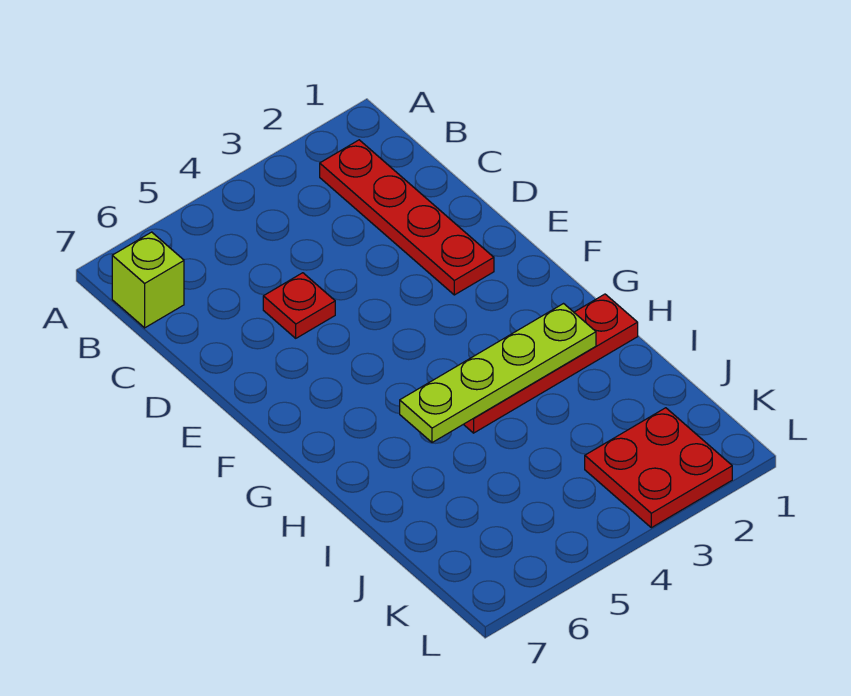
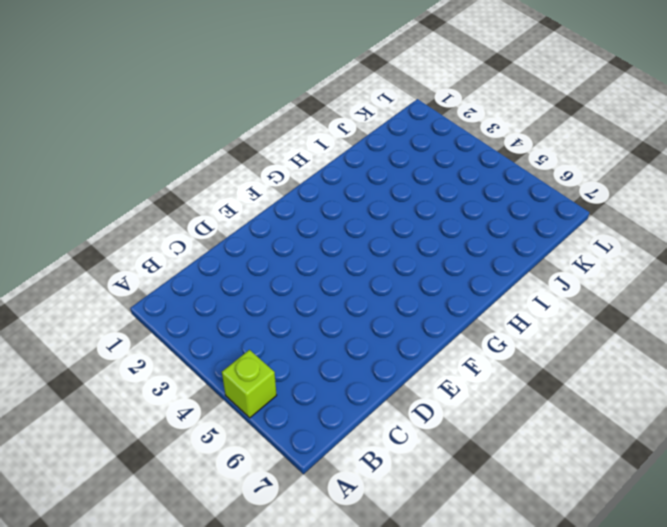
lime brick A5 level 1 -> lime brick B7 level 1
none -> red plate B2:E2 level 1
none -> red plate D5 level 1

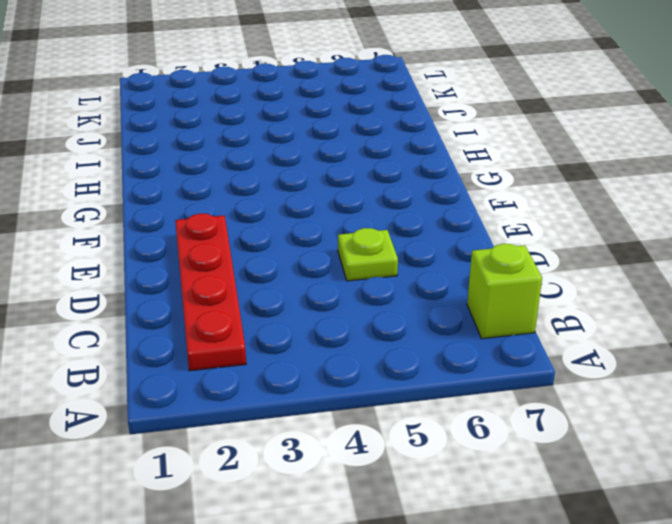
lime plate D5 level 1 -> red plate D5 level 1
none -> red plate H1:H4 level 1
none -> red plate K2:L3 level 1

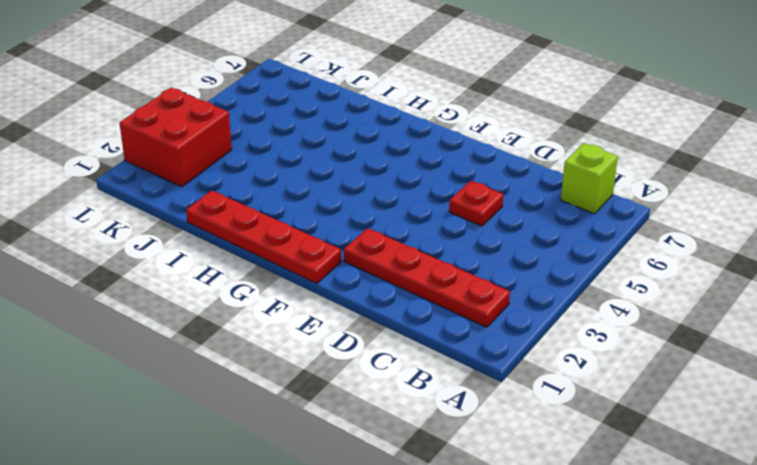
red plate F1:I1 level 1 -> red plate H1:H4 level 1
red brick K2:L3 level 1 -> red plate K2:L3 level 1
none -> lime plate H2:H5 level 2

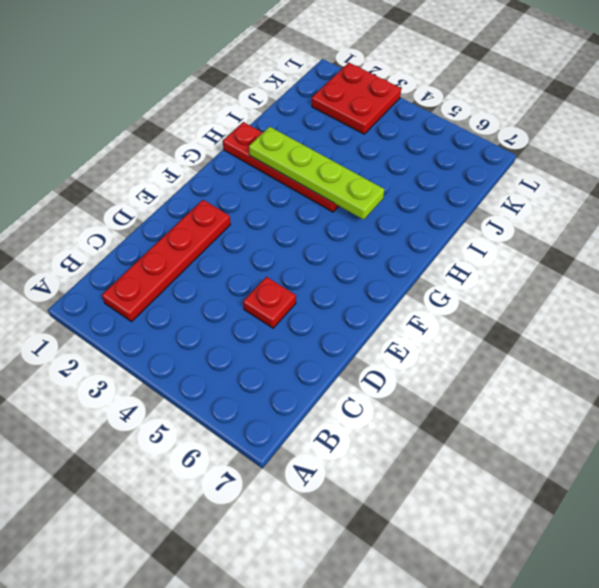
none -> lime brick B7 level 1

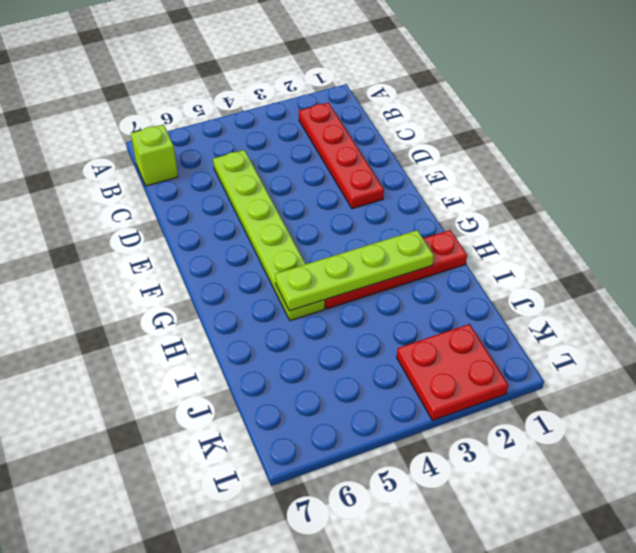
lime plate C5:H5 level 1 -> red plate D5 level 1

==

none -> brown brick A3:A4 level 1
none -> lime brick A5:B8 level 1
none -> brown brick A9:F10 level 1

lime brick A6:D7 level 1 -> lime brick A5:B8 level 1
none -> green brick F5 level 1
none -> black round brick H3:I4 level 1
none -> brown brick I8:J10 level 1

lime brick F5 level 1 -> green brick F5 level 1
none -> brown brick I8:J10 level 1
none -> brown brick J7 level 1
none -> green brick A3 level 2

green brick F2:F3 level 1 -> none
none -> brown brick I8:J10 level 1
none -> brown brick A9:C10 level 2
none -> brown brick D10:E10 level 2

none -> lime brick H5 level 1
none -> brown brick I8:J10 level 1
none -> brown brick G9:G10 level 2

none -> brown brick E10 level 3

---

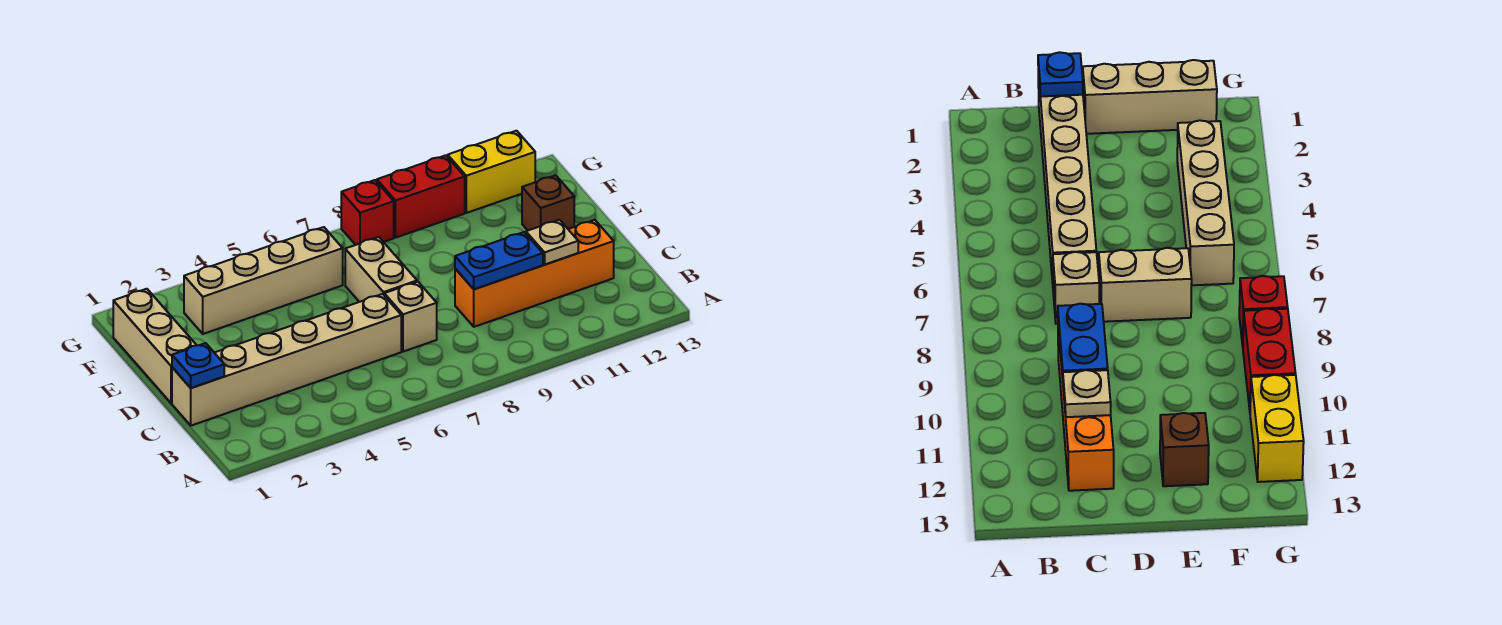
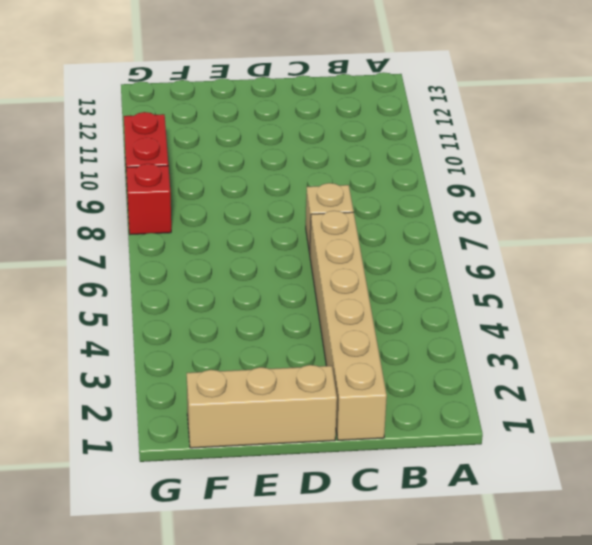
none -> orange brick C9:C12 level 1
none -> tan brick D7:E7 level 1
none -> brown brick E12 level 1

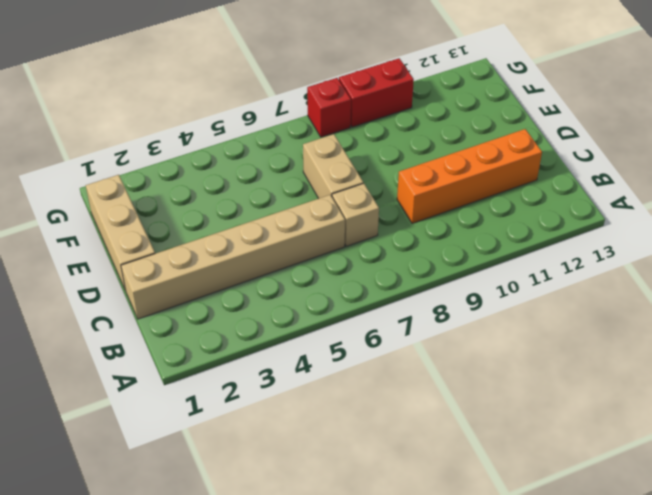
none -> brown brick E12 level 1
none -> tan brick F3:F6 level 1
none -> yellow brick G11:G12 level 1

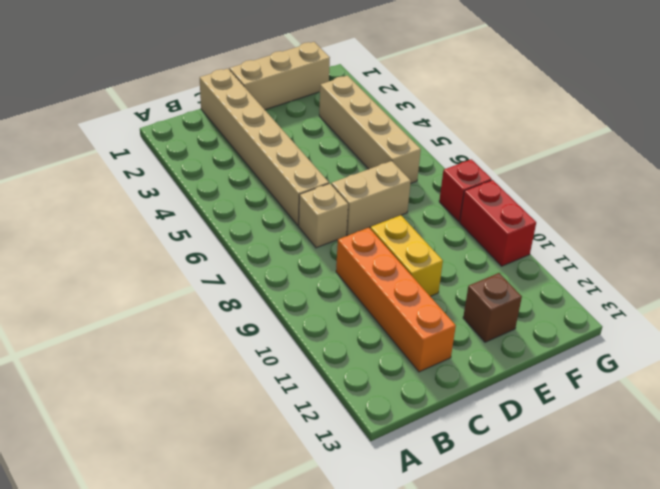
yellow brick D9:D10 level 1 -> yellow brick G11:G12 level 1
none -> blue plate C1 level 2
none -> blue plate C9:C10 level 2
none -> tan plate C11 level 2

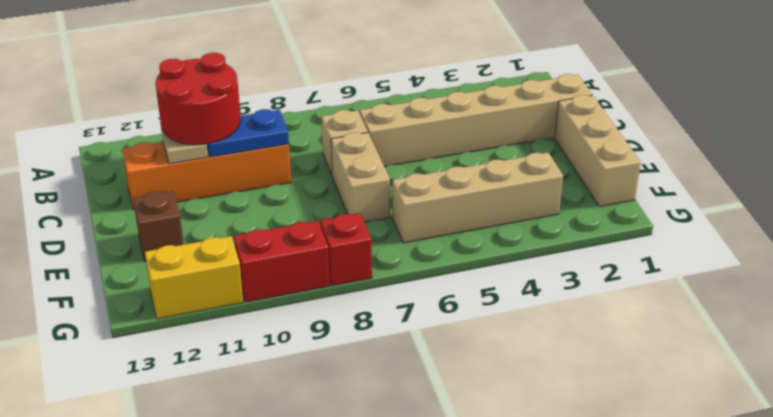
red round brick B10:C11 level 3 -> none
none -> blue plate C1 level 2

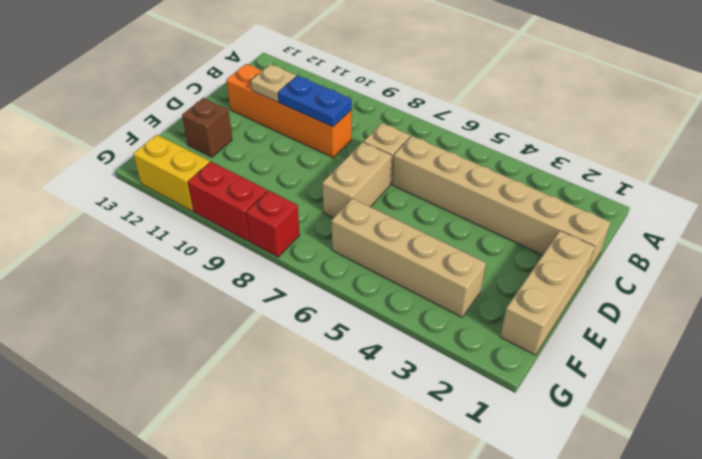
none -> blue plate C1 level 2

> What is expected
A complete answer reproduces every line of the records in which the word "round" occurs.

> Result
none -> black round brick H3:I4 level 1
red round brick B10:C11 level 3 -> none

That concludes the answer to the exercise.